**What you have to do**
For the word "brown", search the records and show each line in which it occurs.

** Data to use follows **

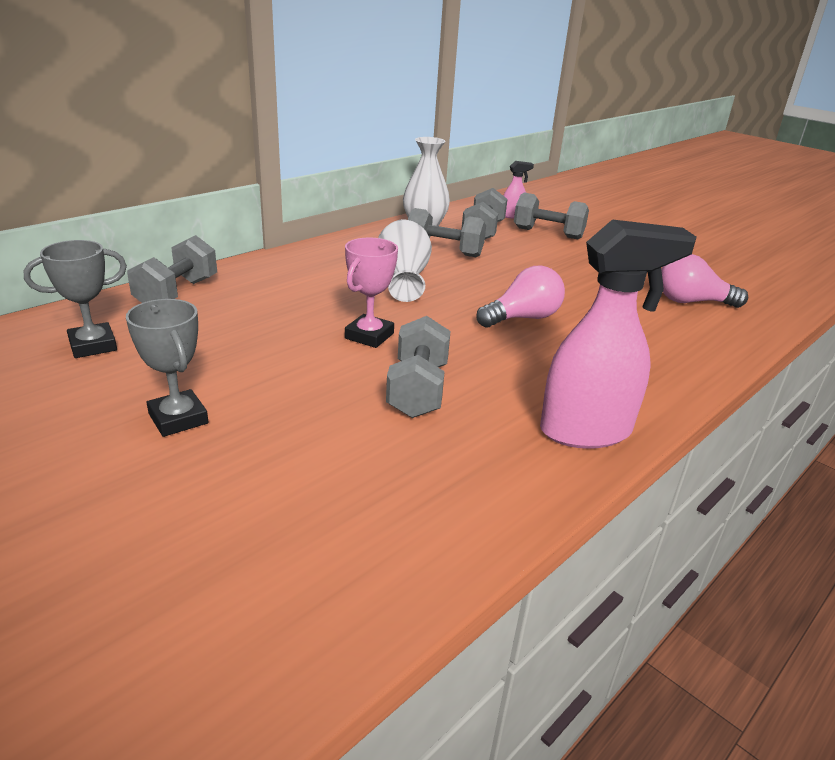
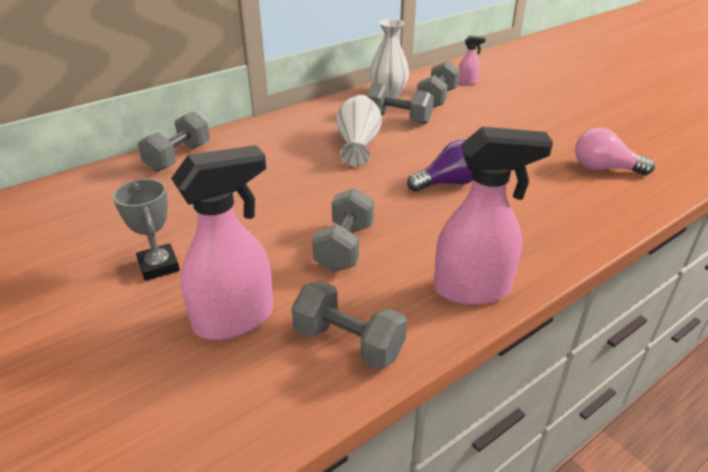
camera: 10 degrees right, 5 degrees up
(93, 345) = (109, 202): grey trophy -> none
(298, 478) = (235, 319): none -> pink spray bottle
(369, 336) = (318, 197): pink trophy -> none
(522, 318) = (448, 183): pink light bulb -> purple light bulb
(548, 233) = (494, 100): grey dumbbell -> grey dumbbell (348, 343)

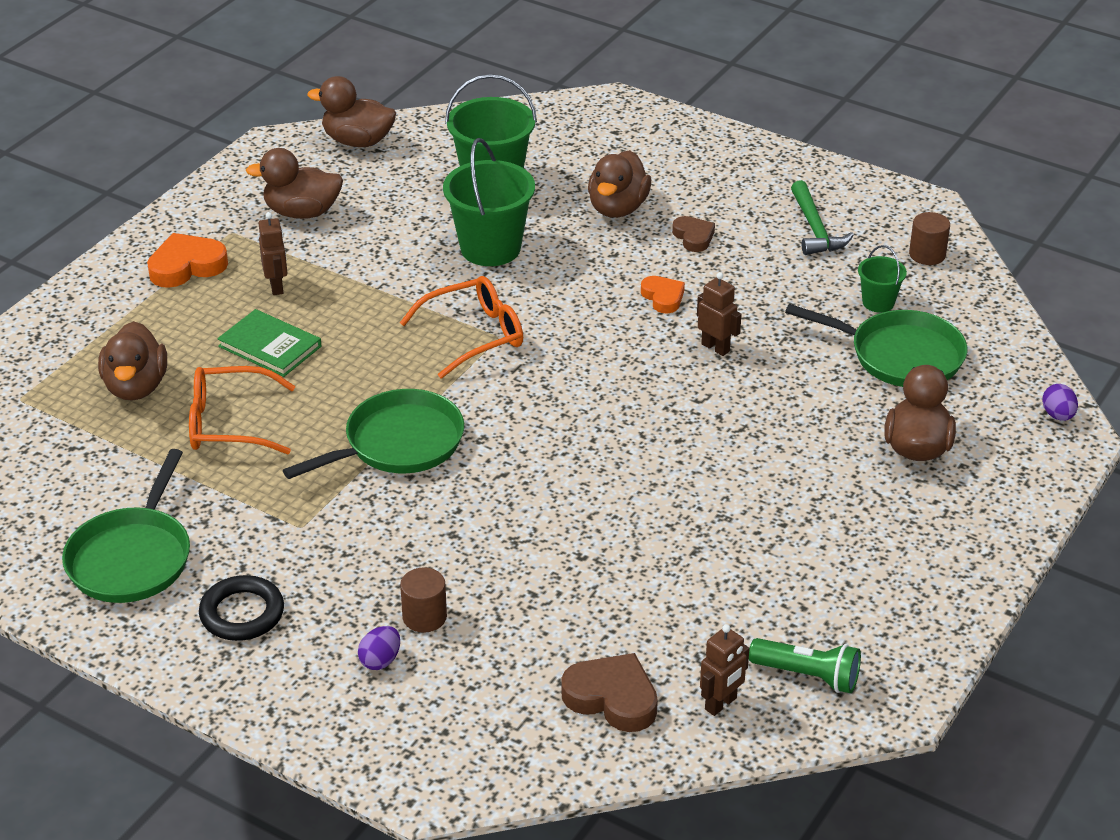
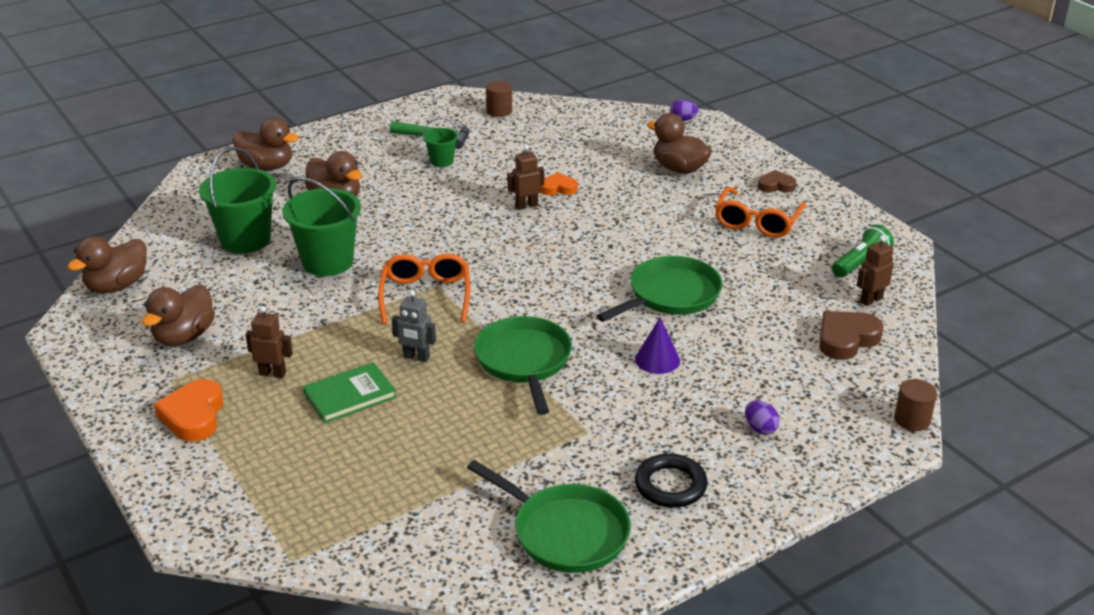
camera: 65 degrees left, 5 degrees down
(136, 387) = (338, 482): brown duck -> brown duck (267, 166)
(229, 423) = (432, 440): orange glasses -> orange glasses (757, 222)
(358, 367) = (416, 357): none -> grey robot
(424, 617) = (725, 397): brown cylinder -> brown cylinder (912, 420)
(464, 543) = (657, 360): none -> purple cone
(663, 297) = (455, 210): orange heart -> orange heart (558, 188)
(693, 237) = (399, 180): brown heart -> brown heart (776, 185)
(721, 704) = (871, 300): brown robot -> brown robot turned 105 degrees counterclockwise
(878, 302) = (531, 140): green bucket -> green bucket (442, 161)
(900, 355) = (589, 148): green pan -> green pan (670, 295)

** End of Data to use **

**Output**
(136, 387) = (338, 482): brown duck -> brown duck (267, 166)
(424, 617) = (725, 397): brown cylinder -> brown cylinder (912, 420)
(693, 237) = (399, 180): brown heart -> brown heart (776, 185)
(721, 704) = (871, 300): brown robot -> brown robot turned 105 degrees counterclockwise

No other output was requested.